Leave the pictures out, and transcribe the material below exactly from the line with "white cylinder: 1 -> 2" to the line with "black candle: 7 -> 9", both lines included.

Data for the task |
::::::::
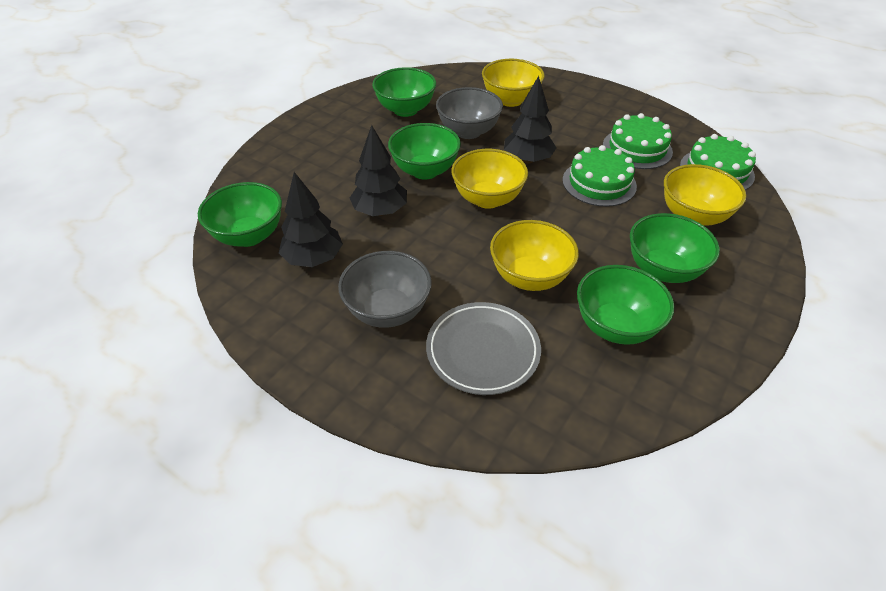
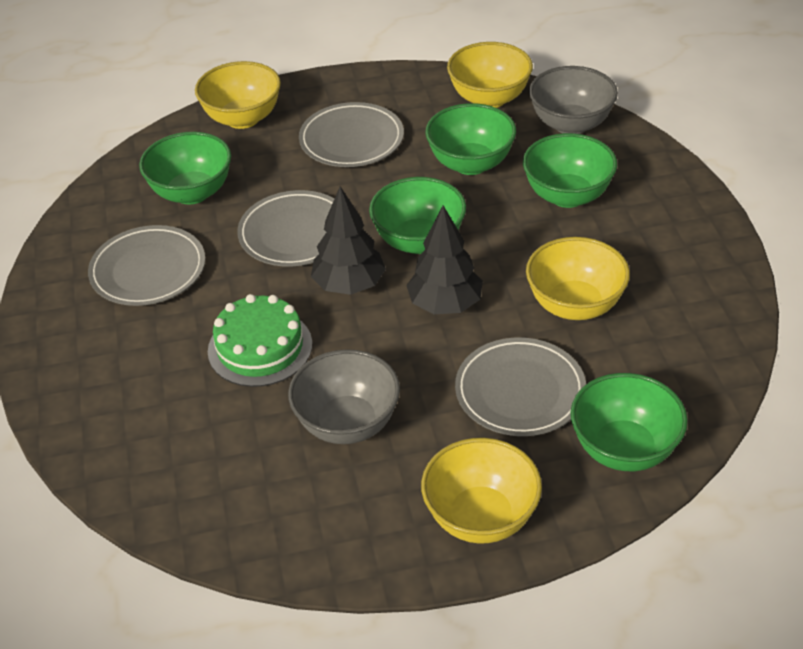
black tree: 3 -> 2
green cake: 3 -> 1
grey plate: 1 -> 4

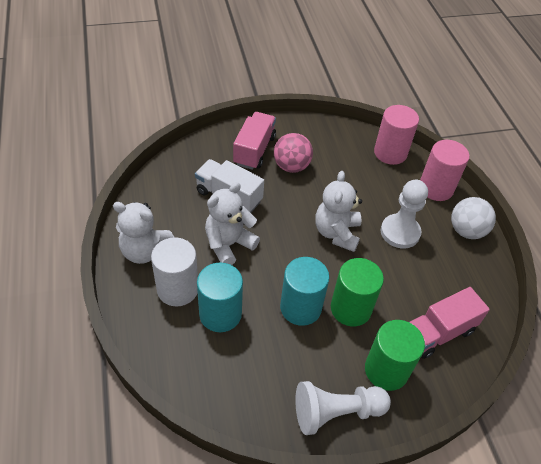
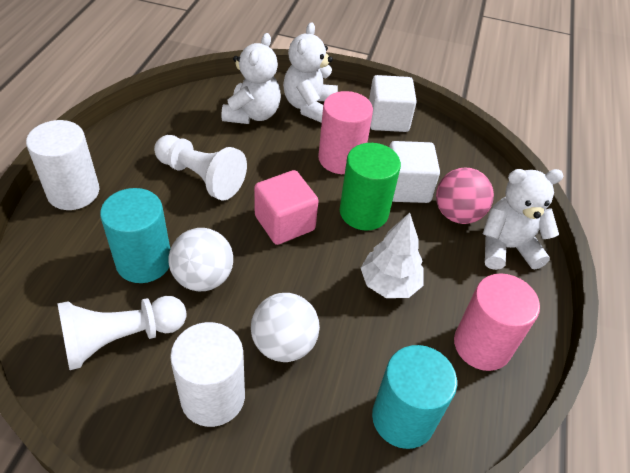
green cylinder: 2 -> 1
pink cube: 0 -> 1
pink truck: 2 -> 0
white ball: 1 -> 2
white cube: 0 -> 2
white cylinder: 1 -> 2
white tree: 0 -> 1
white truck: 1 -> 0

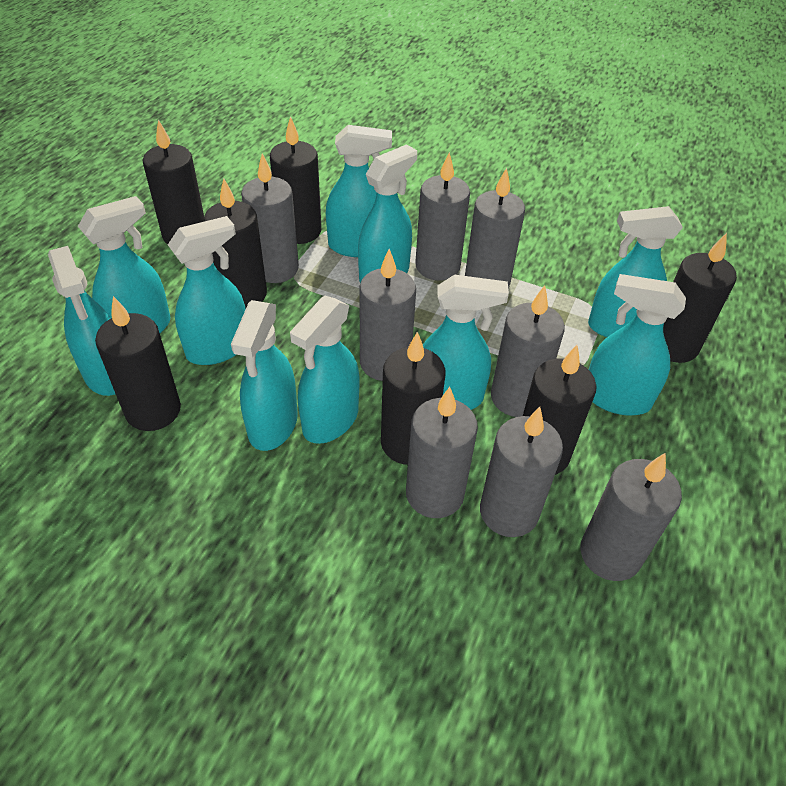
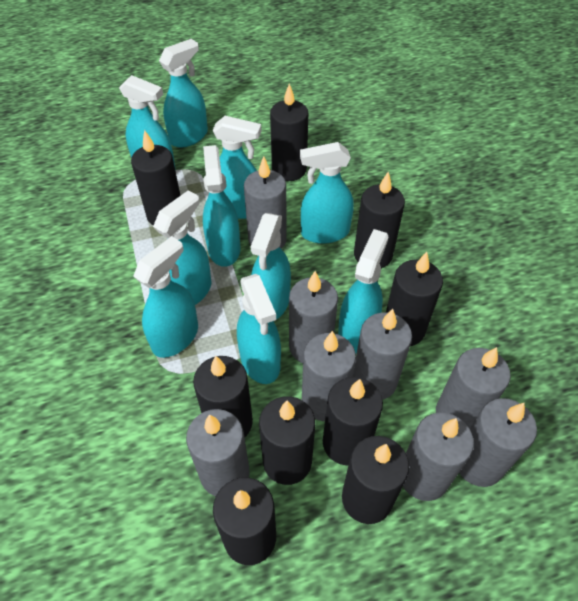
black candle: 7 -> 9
::::::::
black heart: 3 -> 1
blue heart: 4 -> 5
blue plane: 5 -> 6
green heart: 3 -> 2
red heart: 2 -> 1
::::::::
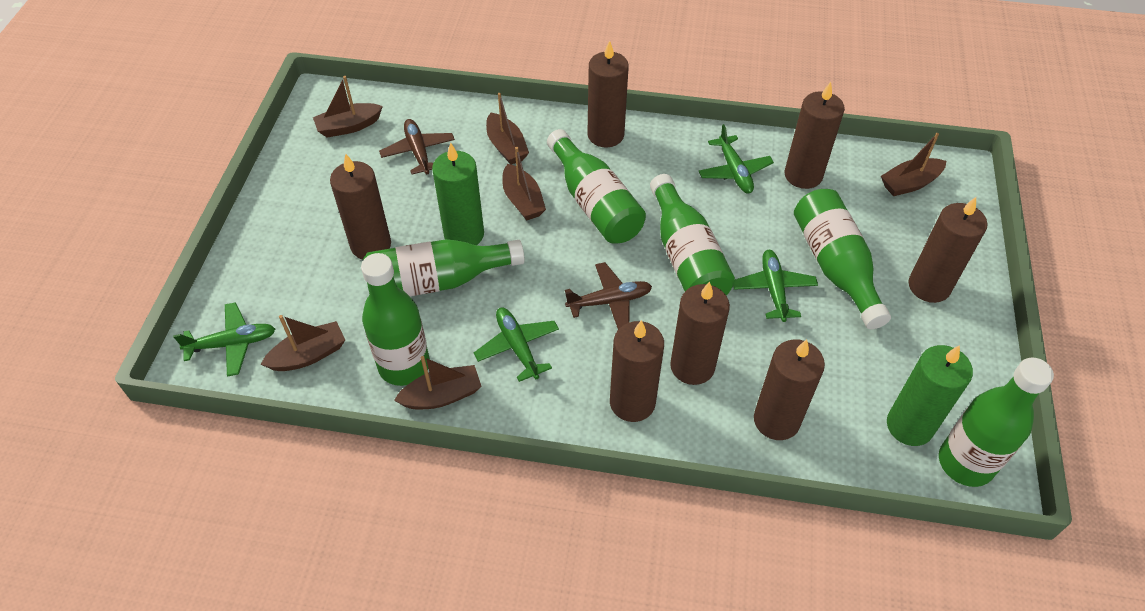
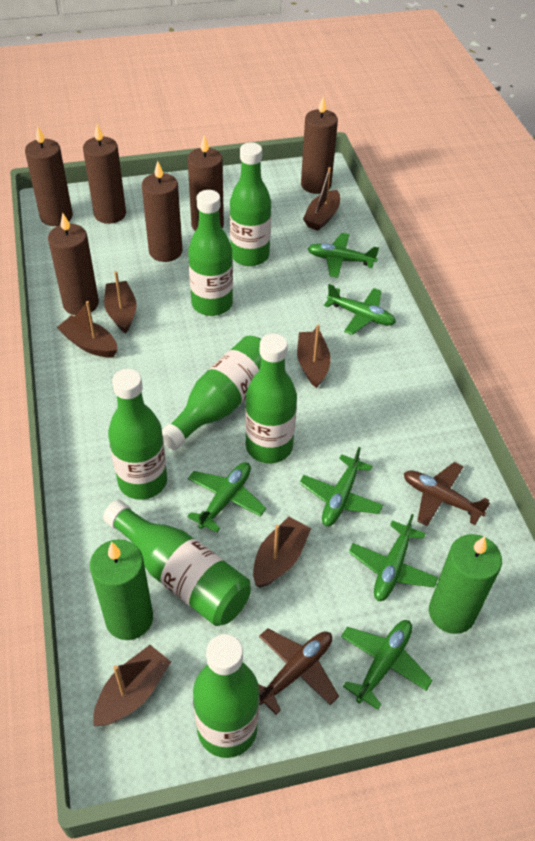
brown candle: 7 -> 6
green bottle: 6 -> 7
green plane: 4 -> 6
::::::::
Your solution |
white cylinder: 1 -> 2
white tree: 0 -> 1
white truck: 1 -> 0

black candle: 7 -> 9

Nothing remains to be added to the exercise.